* _Supplied records_:
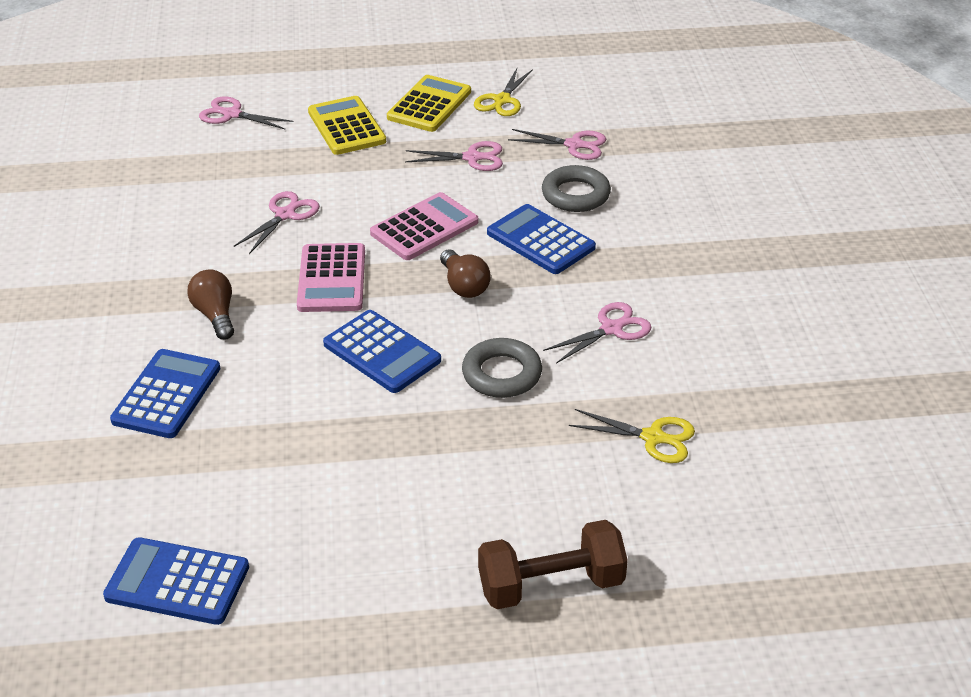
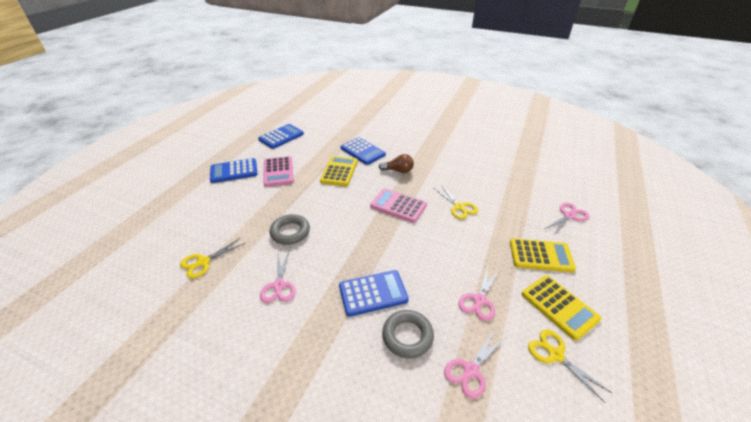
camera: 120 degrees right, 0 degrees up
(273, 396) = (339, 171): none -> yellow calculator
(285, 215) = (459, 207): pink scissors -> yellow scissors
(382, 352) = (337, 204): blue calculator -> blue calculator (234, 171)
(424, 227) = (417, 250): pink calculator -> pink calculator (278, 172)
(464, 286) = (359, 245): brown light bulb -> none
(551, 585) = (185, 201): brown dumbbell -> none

* _Action item_: Only lines containing the word "yellow" should appear in the answer, and every such line from the records above must be there.

* _Answer space_:
(273, 396) = (339, 171): none -> yellow calculator
(285, 215) = (459, 207): pink scissors -> yellow scissors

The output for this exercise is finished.